> _What is being asked_:
Exactly as written, copy the lines of the data below from the first through the one containing "[650,366,713,413]".

> _Material for this task_:

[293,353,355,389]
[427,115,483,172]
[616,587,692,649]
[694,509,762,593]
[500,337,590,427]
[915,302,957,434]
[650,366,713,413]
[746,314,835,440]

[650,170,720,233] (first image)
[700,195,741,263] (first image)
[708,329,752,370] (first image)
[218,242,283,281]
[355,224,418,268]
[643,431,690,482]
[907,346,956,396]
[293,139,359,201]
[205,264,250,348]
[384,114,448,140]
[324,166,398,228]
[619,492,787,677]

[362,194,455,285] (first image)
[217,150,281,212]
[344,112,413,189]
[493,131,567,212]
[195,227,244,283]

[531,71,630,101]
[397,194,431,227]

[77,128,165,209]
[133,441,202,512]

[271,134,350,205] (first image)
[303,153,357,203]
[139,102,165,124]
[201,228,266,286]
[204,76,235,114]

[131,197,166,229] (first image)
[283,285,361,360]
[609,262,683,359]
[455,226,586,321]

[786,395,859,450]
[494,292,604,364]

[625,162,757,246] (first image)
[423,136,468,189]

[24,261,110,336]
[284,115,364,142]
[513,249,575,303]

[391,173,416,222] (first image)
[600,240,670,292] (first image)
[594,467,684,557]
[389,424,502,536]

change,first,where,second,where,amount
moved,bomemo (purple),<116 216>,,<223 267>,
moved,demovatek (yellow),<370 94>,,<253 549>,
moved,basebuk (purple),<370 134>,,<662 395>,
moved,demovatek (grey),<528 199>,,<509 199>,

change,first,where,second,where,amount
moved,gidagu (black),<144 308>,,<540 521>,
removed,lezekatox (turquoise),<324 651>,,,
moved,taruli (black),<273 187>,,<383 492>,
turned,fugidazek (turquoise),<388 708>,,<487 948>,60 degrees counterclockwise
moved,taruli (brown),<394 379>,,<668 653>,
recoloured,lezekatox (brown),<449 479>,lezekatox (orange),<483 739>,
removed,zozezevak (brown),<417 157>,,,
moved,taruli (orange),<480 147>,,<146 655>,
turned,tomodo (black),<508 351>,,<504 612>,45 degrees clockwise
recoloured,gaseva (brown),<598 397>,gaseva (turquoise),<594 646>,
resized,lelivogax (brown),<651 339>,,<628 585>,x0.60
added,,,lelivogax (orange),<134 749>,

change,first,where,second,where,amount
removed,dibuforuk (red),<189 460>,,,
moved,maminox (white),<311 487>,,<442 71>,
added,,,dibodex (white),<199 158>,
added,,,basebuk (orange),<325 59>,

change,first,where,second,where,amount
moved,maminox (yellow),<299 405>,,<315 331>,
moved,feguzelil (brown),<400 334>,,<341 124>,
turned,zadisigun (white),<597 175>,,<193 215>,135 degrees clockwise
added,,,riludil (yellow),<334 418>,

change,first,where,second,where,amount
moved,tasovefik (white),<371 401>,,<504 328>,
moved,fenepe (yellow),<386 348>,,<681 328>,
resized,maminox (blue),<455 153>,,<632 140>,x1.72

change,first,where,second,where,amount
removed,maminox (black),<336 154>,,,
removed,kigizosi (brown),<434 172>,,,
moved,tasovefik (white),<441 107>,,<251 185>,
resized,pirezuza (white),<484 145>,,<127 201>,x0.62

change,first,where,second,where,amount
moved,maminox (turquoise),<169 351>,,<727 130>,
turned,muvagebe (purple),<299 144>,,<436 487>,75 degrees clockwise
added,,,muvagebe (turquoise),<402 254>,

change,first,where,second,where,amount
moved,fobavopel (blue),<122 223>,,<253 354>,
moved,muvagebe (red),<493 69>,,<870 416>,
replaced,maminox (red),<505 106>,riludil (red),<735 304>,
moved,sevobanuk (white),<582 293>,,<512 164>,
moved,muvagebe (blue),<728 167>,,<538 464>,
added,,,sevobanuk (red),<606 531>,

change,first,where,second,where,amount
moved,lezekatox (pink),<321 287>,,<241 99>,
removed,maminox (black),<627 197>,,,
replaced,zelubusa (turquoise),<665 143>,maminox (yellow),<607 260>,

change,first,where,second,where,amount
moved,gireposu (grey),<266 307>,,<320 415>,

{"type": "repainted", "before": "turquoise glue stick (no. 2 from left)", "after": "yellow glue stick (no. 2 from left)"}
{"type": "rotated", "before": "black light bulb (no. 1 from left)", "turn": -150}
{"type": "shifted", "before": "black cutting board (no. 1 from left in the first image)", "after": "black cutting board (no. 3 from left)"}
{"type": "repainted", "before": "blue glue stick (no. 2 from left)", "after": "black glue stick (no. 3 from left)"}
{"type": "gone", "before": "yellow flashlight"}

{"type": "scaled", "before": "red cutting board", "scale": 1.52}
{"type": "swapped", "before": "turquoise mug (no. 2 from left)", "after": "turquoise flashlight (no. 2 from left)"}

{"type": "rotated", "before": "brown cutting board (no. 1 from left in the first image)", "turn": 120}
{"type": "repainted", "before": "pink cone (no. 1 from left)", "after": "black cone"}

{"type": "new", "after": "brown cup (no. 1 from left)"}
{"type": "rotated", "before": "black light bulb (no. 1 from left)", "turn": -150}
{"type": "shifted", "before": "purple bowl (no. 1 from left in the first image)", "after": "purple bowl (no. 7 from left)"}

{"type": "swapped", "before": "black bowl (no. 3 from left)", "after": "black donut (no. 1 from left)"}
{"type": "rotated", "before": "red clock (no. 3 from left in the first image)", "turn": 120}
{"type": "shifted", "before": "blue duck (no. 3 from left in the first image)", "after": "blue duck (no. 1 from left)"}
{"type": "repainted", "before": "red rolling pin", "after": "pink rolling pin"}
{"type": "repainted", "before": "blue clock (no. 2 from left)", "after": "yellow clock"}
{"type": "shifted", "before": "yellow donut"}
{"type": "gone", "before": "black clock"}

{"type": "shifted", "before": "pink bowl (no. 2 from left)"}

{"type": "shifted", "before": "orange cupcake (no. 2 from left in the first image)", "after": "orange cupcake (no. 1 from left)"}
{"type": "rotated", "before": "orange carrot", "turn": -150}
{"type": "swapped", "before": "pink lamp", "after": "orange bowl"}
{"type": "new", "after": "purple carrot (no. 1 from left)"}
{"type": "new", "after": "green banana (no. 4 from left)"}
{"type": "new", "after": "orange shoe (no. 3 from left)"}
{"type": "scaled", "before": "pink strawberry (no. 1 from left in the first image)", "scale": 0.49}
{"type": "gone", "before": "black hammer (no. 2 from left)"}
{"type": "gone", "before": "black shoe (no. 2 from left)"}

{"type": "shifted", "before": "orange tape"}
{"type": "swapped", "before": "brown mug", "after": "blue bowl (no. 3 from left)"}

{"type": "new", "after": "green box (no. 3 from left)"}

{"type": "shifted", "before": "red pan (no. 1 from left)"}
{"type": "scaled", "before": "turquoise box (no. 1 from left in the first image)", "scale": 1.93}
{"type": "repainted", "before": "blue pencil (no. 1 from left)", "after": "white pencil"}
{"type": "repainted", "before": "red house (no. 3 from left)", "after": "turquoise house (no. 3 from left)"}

> _Answer below_:
[293,353,355,389]
[427,115,483,172]
[616,587,692,649]
[694,509,762,593]
[500,337,590,427]
[915,302,957,434]
[650,366,713,413]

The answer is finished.